***** DATA TO USE *****
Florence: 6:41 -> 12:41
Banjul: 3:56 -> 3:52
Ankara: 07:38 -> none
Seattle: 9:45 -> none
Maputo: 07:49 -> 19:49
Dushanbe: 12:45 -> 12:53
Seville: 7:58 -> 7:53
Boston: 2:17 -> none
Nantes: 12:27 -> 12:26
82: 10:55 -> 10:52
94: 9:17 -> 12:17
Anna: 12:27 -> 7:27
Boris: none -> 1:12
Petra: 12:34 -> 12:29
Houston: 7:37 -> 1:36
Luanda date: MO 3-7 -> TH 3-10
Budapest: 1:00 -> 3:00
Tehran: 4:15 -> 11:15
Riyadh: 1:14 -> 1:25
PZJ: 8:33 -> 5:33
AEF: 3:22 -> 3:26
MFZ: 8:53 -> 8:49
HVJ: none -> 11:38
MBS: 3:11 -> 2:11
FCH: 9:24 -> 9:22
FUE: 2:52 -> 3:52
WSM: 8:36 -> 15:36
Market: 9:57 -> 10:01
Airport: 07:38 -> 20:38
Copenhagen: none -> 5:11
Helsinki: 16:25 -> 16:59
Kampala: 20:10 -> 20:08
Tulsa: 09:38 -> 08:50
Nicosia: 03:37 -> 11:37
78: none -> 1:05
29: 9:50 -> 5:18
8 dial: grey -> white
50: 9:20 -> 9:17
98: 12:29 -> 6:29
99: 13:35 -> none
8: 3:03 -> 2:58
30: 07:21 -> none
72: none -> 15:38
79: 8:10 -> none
*****
Please copy all 44 lines of the material above, character for character, keeping their order.

RESPONSE TO THE EXERCISE
Florence: 6:41 -> 12:41
Banjul: 3:56 -> 3:52
Ankara: 07:38 -> none
Seattle: 9:45 -> none
Maputo: 07:49 -> 19:49
Dushanbe: 12:45 -> 12:53
Seville: 7:58 -> 7:53
Boston: 2:17 -> none
Nantes: 12:27 -> 12:26
82: 10:55 -> 10:52
94: 9:17 -> 12:17
Anna: 12:27 -> 7:27
Boris: none -> 1:12
Petra: 12:34 -> 12:29
Houston: 7:37 -> 1:36
Luanda date: MO 3-7 -> TH 3-10
Budapest: 1:00 -> 3:00
Tehran: 4:15 -> 11:15
Riyadh: 1:14 -> 1:25
PZJ: 8:33 -> 5:33
AEF: 3:22 -> 3:26
MFZ: 8:53 -> 8:49
HVJ: none -> 11:38
MBS: 3:11 -> 2:11
FCH: 9:24 -> 9:22
FUE: 2:52 -> 3:52
WSM: 8:36 -> 15:36
Market: 9:57 -> 10:01
Airport: 07:38 -> 20:38
Copenhagen: none -> 5:11
Helsinki: 16:25 -> 16:59
Kampala: 20:10 -> 20:08
Tulsa: 09:38 -> 08:50
Nicosia: 03:37 -> 11:37
78: none -> 1:05
29: 9:50 -> 5:18
8 dial: grey -> white
50: 9:20 -> 9:17
98: 12:29 -> 6:29
99: 13:35 -> none
8: 3:03 -> 2:58
30: 07:21 -> none
72: none -> 15:38
79: 8:10 -> none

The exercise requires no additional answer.